# Start of Material for this exercise
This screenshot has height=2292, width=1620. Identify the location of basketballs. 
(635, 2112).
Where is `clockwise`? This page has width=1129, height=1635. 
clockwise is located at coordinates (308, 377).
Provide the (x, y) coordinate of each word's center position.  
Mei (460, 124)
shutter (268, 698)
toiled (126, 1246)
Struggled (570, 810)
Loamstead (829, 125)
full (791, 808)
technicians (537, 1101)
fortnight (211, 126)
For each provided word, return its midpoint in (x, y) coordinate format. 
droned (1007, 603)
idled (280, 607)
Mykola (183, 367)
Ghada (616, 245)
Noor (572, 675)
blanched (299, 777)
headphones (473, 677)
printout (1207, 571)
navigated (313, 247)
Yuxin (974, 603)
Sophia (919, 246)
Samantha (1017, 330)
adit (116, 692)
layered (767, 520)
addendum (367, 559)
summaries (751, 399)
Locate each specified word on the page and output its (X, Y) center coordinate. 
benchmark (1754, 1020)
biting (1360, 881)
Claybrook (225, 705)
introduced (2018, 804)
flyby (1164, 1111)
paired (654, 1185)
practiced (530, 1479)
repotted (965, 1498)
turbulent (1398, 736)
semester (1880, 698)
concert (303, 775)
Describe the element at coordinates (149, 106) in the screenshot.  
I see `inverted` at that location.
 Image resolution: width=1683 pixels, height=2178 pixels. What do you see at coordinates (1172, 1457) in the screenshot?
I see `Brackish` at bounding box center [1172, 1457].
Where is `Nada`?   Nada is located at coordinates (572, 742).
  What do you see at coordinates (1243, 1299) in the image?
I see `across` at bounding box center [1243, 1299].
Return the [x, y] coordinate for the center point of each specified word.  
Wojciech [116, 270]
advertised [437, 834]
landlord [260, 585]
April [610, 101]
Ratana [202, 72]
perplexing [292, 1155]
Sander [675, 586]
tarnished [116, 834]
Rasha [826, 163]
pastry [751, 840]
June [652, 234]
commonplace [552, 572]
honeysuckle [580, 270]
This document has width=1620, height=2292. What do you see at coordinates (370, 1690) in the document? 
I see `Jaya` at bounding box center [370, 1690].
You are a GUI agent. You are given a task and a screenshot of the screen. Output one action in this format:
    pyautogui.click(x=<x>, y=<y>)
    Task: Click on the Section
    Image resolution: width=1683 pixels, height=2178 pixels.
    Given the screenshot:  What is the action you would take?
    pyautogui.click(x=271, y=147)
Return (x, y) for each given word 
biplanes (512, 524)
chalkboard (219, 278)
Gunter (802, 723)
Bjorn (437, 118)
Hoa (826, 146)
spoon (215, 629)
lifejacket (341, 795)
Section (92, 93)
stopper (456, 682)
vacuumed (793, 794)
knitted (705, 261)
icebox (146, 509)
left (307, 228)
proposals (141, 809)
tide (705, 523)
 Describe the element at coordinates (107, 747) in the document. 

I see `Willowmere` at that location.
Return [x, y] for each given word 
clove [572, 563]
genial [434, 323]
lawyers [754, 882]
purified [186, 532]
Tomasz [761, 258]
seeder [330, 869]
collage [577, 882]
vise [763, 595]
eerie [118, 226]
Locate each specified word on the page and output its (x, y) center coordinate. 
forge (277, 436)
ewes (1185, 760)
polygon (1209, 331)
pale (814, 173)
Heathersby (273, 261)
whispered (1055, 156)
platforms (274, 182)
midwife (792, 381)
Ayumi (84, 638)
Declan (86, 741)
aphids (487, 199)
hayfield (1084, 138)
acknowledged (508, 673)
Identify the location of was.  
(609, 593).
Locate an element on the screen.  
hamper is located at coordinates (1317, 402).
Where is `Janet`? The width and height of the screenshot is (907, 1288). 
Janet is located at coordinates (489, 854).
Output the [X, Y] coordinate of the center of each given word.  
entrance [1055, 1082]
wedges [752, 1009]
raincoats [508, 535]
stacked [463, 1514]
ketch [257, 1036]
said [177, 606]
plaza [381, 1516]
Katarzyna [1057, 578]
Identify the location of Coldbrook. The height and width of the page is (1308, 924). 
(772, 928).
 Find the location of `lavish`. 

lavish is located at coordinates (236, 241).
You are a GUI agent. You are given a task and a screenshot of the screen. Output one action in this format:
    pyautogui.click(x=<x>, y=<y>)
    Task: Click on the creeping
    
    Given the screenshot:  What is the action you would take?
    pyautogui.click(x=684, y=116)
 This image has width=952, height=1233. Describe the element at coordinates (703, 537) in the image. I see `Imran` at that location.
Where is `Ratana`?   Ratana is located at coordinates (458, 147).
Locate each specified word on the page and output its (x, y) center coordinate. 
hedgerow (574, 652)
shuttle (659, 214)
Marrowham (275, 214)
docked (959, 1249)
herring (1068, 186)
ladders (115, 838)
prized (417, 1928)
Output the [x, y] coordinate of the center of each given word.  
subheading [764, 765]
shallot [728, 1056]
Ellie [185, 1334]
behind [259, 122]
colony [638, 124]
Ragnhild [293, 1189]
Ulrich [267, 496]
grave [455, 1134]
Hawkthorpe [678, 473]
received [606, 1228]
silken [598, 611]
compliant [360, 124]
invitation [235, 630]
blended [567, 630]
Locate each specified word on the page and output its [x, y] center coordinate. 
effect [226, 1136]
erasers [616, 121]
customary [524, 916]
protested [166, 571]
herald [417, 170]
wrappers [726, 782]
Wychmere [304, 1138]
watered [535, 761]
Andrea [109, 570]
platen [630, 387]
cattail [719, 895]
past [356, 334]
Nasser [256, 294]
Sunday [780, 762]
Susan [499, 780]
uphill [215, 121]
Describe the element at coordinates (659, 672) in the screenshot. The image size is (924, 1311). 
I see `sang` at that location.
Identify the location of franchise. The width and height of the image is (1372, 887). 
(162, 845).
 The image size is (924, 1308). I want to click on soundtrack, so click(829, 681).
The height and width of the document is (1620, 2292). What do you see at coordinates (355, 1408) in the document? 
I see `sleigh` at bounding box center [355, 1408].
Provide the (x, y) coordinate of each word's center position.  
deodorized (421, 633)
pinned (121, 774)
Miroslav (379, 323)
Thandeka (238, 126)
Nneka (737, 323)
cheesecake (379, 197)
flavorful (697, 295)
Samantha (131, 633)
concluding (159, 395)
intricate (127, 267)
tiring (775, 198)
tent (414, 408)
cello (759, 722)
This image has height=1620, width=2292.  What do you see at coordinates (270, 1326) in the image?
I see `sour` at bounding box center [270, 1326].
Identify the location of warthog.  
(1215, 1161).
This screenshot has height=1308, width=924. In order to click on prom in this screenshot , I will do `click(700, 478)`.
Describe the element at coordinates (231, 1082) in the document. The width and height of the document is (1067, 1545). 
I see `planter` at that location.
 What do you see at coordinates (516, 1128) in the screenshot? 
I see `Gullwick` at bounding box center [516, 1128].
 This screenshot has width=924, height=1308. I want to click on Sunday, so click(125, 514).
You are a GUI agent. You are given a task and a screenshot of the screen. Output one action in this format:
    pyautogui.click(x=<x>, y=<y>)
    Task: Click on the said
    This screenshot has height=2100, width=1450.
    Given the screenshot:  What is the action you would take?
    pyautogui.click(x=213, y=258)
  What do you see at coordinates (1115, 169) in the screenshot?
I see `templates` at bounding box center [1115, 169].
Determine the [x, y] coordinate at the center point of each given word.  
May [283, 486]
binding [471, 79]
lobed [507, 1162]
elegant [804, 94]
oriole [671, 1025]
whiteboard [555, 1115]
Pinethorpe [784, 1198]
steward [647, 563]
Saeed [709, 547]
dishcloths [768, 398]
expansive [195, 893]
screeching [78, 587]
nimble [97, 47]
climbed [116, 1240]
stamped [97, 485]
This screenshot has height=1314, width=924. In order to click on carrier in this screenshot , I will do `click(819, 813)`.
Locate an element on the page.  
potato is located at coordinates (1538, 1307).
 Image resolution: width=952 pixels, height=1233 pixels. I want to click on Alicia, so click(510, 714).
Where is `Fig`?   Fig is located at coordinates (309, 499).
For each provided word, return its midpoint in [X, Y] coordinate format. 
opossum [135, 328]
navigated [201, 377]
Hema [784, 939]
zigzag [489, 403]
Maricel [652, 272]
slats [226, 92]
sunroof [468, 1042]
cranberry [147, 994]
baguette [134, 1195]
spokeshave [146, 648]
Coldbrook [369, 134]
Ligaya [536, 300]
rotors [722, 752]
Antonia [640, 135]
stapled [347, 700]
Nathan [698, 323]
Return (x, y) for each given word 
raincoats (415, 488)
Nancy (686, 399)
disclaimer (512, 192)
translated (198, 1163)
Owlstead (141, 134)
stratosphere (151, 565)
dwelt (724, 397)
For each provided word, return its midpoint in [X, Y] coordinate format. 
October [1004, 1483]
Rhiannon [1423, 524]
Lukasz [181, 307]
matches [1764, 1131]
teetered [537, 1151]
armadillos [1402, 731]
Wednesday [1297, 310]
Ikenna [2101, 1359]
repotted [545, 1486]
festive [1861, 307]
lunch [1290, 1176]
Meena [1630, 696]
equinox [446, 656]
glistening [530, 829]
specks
# End of Material for this exercise
Pick out every line of the data above that contains the string "page", and copy each such line.

Where is `clockwise`? This page has width=1129, height=1635. 
Locate each specified word on the page and output its (X, Y) center coordinate. 
Locate each specified word on the page and output its (x, y) center coordinate. 
Identify the location of Coldbrook. The height and width of the page is (1308, 924). 
Locate each specified word on the page and output its (x, y) center coordinate. 
Locate each specified word on the page and output its [x, y] center coordinate. 
Locate an element on the page.  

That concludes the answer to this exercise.